AVAILABLE DATA.

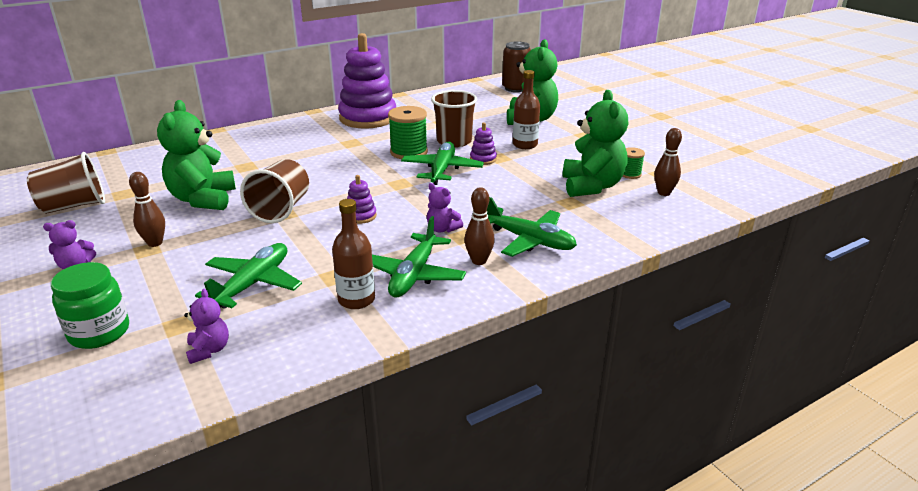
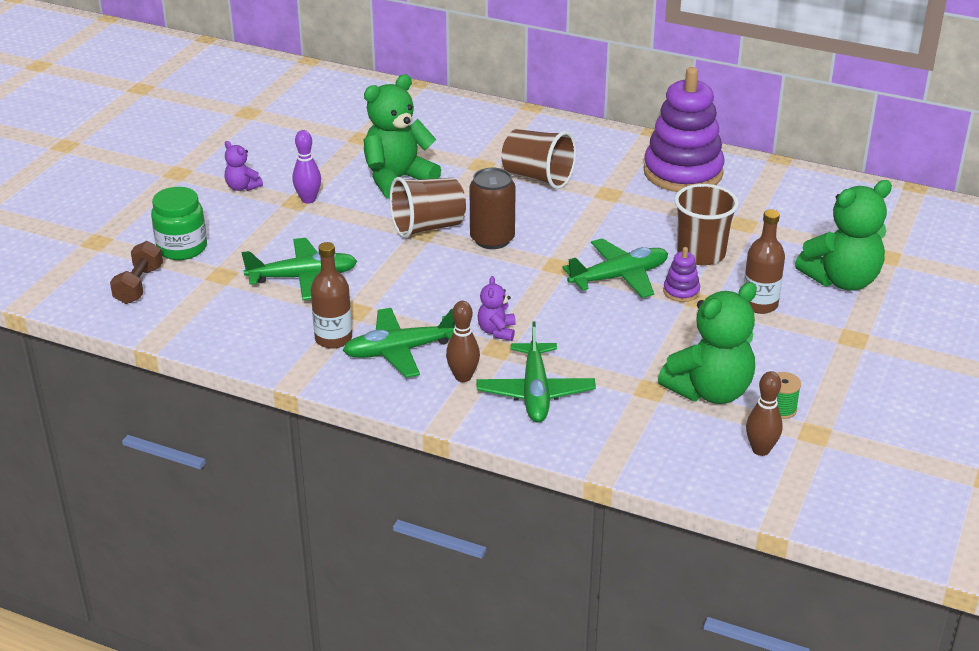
camera: 55 degrees right, 5 degrees up
brown cup [27,152,105,214] -> brown cup moved to [501,129,576,189]
brown bowling pin [129,172,165,247] -> purple bowling pin [292,130,321,204]
purple teddy bear [184,289,229,364] -> none
purple stacking toy [347,175,377,224] -> none
green spool [388,106,428,159] -> none
brown can [502,41,531,92] -> brown can moved to [470,168,516,249]
none -> brown dumbbell [110,241,163,304]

YOUR TASK.
Among the lines of the material, find those that hold the word "none" and copy them.

EXPECTED ANSWER.
purple teddy bear [184,289,229,364] -> none
purple stacking toy [347,175,377,224] -> none
green spool [388,106,428,159] -> none
none -> brown dumbbell [110,241,163,304]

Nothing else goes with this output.